# Work item
Your response is a verbatim copy of the listing, stripped of its images.

# Entries provided
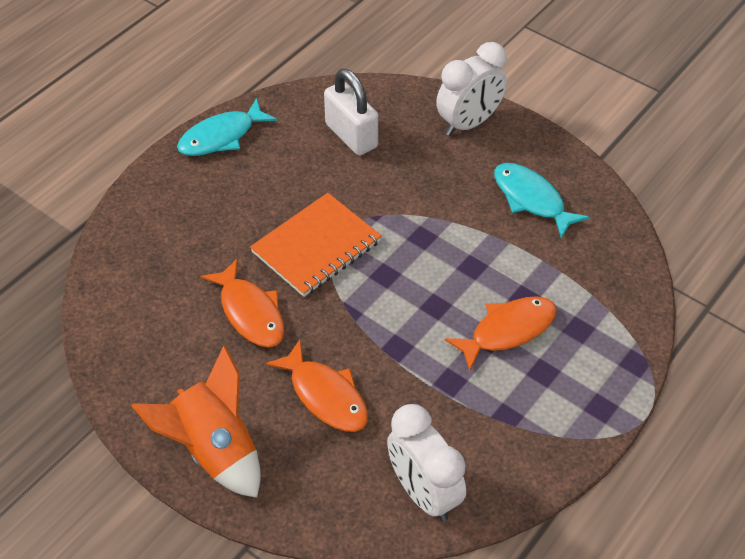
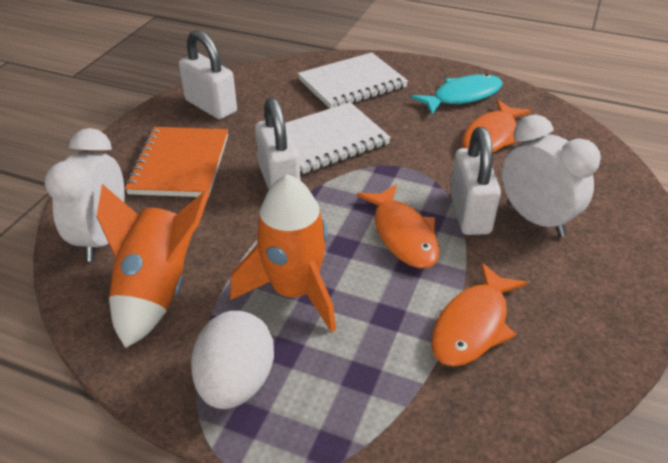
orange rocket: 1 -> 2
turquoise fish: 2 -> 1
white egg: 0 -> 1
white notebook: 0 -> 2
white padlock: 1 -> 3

# Written answer
orange rocket: 1 -> 2
turquoise fish: 2 -> 1
white egg: 0 -> 1
white notebook: 0 -> 2
white padlock: 1 -> 3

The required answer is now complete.